[Collected data]
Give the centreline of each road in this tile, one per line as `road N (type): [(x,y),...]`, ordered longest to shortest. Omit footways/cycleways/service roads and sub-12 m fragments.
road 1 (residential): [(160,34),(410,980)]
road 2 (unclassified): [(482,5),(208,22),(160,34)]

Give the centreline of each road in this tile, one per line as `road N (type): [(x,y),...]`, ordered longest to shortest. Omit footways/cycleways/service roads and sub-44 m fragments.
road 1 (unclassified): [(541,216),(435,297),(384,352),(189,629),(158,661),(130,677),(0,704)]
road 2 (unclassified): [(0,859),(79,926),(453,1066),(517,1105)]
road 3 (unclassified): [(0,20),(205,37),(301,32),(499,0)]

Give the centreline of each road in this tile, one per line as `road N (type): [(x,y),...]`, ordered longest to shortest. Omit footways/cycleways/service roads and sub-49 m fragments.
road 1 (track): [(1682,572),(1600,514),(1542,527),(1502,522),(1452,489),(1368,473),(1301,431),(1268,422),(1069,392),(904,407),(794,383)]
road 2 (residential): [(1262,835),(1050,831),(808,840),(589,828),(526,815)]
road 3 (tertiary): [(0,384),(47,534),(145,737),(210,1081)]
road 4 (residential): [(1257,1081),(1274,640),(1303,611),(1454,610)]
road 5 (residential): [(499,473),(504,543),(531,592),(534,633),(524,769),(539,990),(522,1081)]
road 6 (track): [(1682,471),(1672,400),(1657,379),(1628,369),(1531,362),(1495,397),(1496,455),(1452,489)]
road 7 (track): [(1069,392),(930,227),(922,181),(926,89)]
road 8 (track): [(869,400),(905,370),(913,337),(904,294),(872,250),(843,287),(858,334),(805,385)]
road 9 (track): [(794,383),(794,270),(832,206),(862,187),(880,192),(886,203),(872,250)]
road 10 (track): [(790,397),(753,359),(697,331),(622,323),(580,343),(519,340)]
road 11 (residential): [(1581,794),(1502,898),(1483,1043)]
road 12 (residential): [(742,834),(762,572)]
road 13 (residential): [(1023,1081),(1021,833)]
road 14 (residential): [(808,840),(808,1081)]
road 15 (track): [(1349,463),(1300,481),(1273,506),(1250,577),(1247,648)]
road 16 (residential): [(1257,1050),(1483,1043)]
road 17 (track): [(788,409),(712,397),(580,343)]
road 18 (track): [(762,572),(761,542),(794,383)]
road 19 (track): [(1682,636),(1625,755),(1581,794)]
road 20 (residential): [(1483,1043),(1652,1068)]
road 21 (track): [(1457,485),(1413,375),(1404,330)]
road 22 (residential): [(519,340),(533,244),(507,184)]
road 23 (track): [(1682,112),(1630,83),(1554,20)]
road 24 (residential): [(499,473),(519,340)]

TASK REQUIREMENTS: Would you set down every record again, exactly as it appears above?

RESULT FOR THIS TASK:
Give the centreline of each road in this tile, one per line as `road N (type): [(x,y),...]`, ordered longest to shortest. Omit footways/cycleways/service roads and sub-12 m fragments.
road 1 (residential): [(160,34),(410,980)]
road 2 (unclassified): [(482,5),(208,22),(160,34)]

Give the centreline of each road in this tile, one per line as `road N (type): [(x,y),...]`, ordered longest to shortest. Omit footways/cycleways/service roads and sub-44 m fragments.
road 1 (unclassified): [(541,216),(435,297),(384,352),(189,629),(158,661),(130,677),(0,704)]
road 2 (unclassified): [(0,859),(79,926),(453,1066),(517,1105)]
road 3 (unclassified): [(0,20),(205,37),(301,32),(499,0)]

Give the centreline of each road in this tile, one per line as `road N (type): [(x,y),...]`, ordered longest to shortest. Omit footways/cycleways/service roads and sub-49 m fragments.
road 1 (track): [(1682,572),(1600,514),(1542,527),(1502,522),(1452,489),(1368,473),(1301,431),(1268,422),(1069,392),(904,407),(794,383)]
road 2 (residential): [(1262,835),(1050,831),(808,840),(589,828),(526,815)]
road 3 (tertiary): [(0,384),(47,534),(145,737),(210,1081)]
road 4 (residential): [(1257,1081),(1274,640),(1303,611),(1454,610)]
road 5 (residential): [(499,473),(504,543),(531,592),(534,633),(524,769),(539,990),(522,1081)]
road 6 (track): [(1682,471),(1672,400),(1657,379),(1628,369),(1531,362),(1495,397),(1496,455),(1452,489)]
road 7 (track): [(1069,392),(930,227),(922,181),(926,89)]
road 8 (track): [(869,400),(905,370),(913,337),(904,294),(872,250),(843,287),(858,334),(805,385)]
road 9 (track): [(794,383),(794,270),(832,206),(862,187),(880,192),(886,203),(872,250)]
road 10 (track): [(790,397),(753,359),(697,331),(622,323),(580,343),(519,340)]
road 11 (residential): [(1581,794),(1502,898),(1483,1043)]
road 12 (residential): [(742,834),(762,572)]
road 13 (residential): [(1023,1081),(1021,833)]
road 14 (residential): [(808,840),(808,1081)]
road 15 (track): [(1349,463),(1300,481),(1273,506),(1250,577),(1247,648)]
road 16 (residential): [(1257,1050),(1483,1043)]
road 17 (track): [(788,409),(712,397),(580,343)]
road 18 (track): [(762,572),(761,542),(794,383)]
road 19 (track): [(1682,636),(1625,755),(1581,794)]
road 20 (residential): [(1483,1043),(1652,1068)]
road 21 (track): [(1457,485),(1413,375),(1404,330)]
road 22 (residential): [(519,340),(533,244),(507,184)]
road 23 (track): [(1682,112),(1630,83),(1554,20)]
road 24 (residential): [(499,473),(519,340)]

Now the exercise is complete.